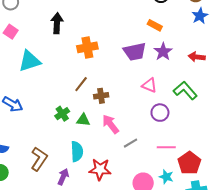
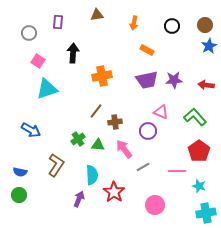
orange rectangle: (155, 25) -> (147, 50), moved
pink square: (11, 32) -> (38, 61), moved
purple star: (163, 52) -> (174, 80), turned 30
purple circle: (160, 113) -> (148, 131), moved
brown L-shape: (39, 159) -> (56, 165), moved
red pentagon: (189, 163) -> (199, 151), moved
red star: (100, 169) -> (114, 192), turned 30
cyan star: (166, 177) -> (199, 186), moved

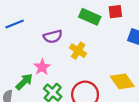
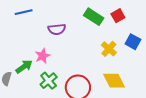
red square: (115, 12) -> (118, 16), turned -32
yellow cross: (78, 51) -> (109, 49), moved

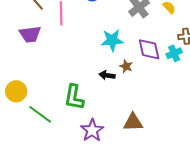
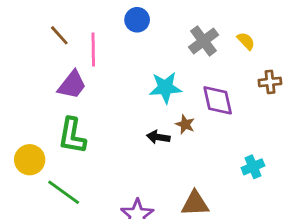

....................

In your copy of the records above, include no pictures and match every line exactly.

orange rectangle: (155, 25) -> (147, 50), moved
pink square: (11, 32) -> (38, 61), moved
purple star: (163, 52) -> (174, 80), turned 30
purple circle: (160, 113) -> (148, 131), moved
brown L-shape: (39, 159) -> (56, 165), moved
red pentagon: (189, 163) -> (199, 151), moved
red star: (100, 169) -> (114, 192), turned 30
cyan star: (166, 177) -> (199, 186), moved

red square: (115, 12) -> (118, 16), turned -32
yellow cross: (78, 51) -> (109, 49), moved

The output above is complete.